How to complete this task: If a record contains a picture, leave the picture out and transcribe everything else exactly.

Extracted records:
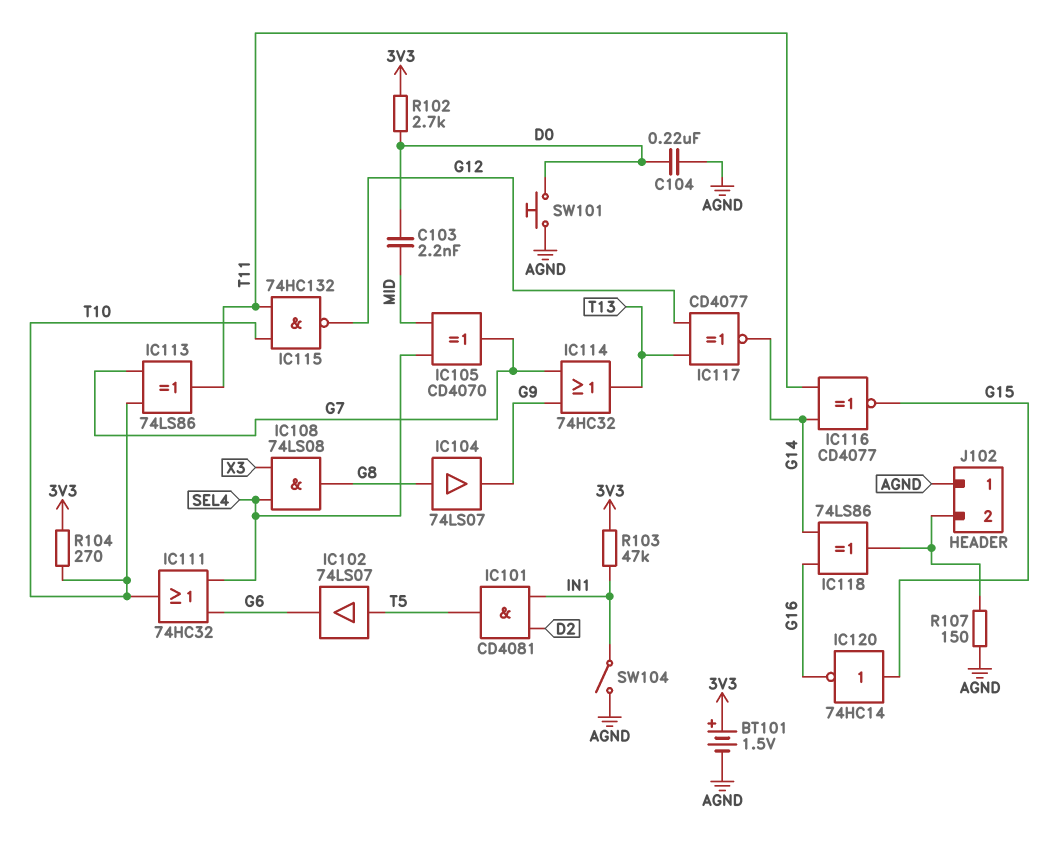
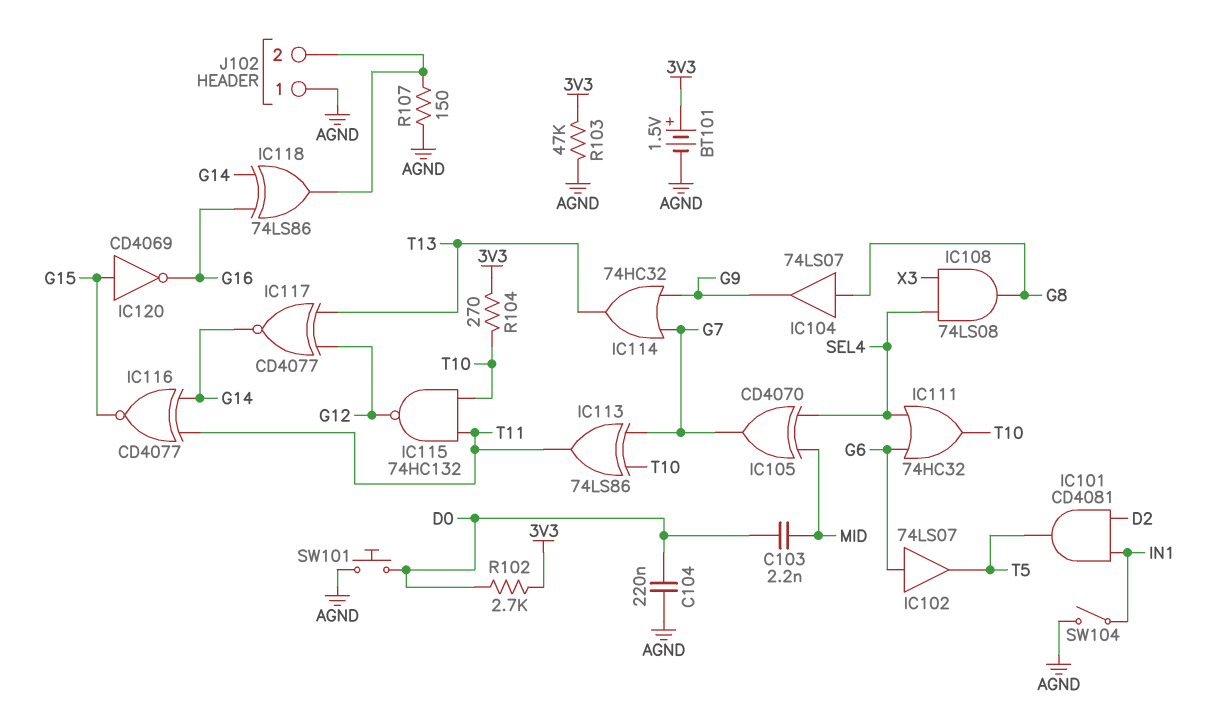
IC102: buffer 74LS07 (in T5, out G6) -> buffer 74LS07 (in G6, out T5)
IC120: NOT 74HC14 (in G15, out G16) -> NOT CD4069 (in G15, out G16)
R103: 47k (3V3, IN1) -> 47k (3V3, AGND)

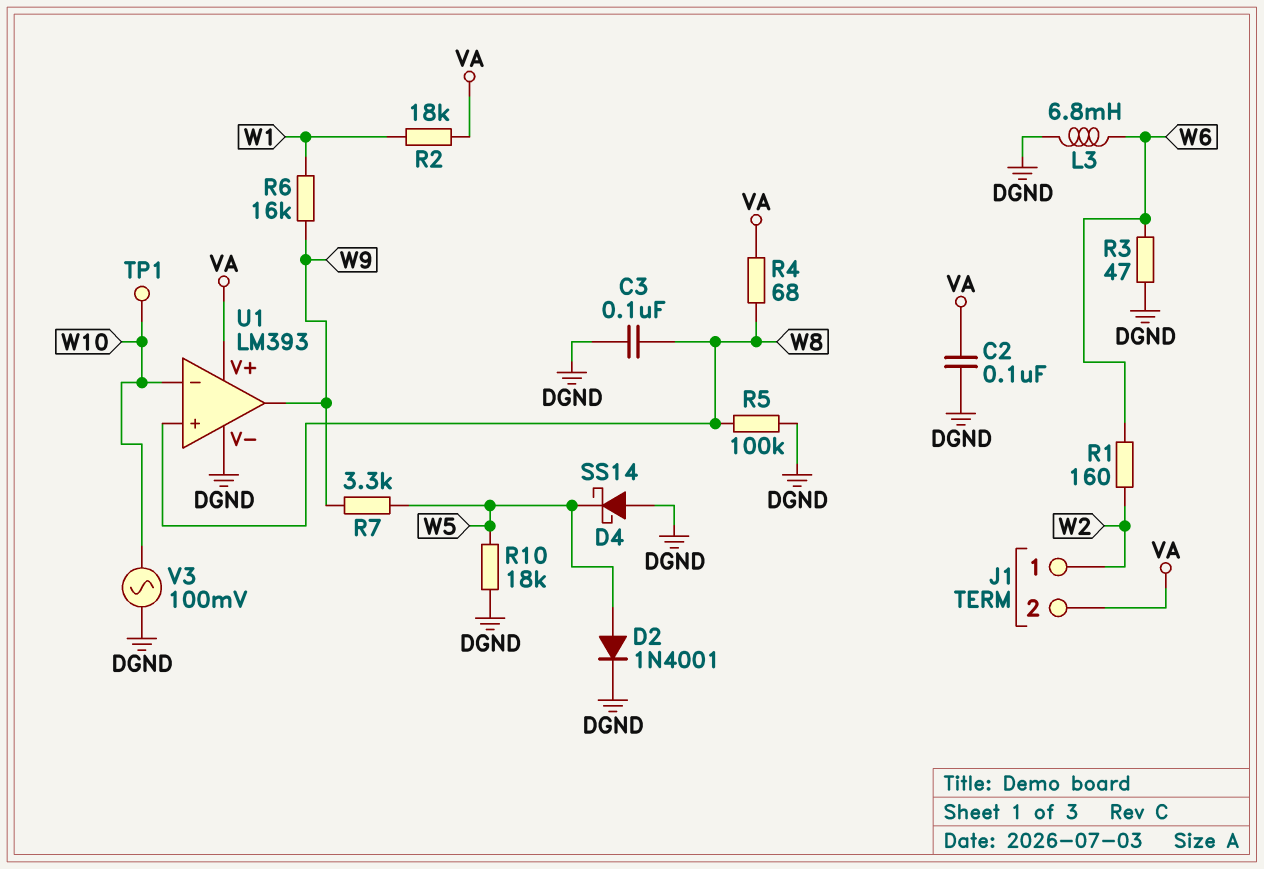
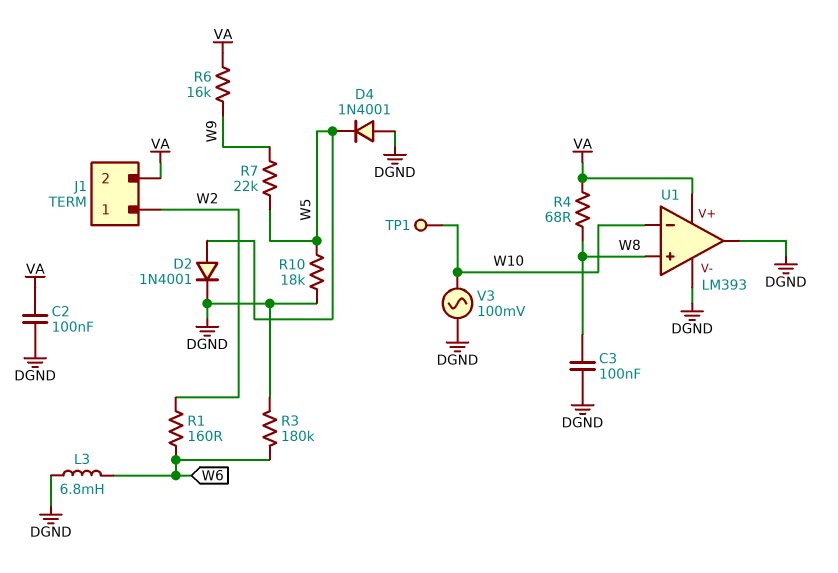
D4: schottky SS14 (A DGND, K W5) -> diode 1N4001 (A DGND, K W5)
R2: 18k (VA, W1) -> none
R3: 47 (DGND, W6) -> 180k (DGND, W6)
R5: 100k (DGND, W8) -> none
R6: 16k (W1, W9) -> 16k (VA, W9)
R7: 3.3k (W5, W9) -> 22k (W5, W9)
U1 pin out: W9 -> DGND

Answer box:
IC102: buffer 74LS07 (in T5, out G6) -> buffer 74LS07 (in G6, out T5)
IC120: NOT 74HC14 (in G15, out G16) -> NOT CD4069 (in G15, out G16)
R103: 47k (3V3, IN1) -> 47k (3V3, AGND)

D4: schottky SS14 (A DGND, K W5) -> diode 1N4001 (A DGND, K W5)
R2: 18k (VA, W1) -> none
R3: 47 (DGND, W6) -> 180k (DGND, W6)
R5: 100k (DGND, W8) -> none
R6: 16k (W1, W9) -> 16k (VA, W9)
R7: 3.3k (W5, W9) -> 22k (W5, W9)
U1 pin out: W9 -> DGND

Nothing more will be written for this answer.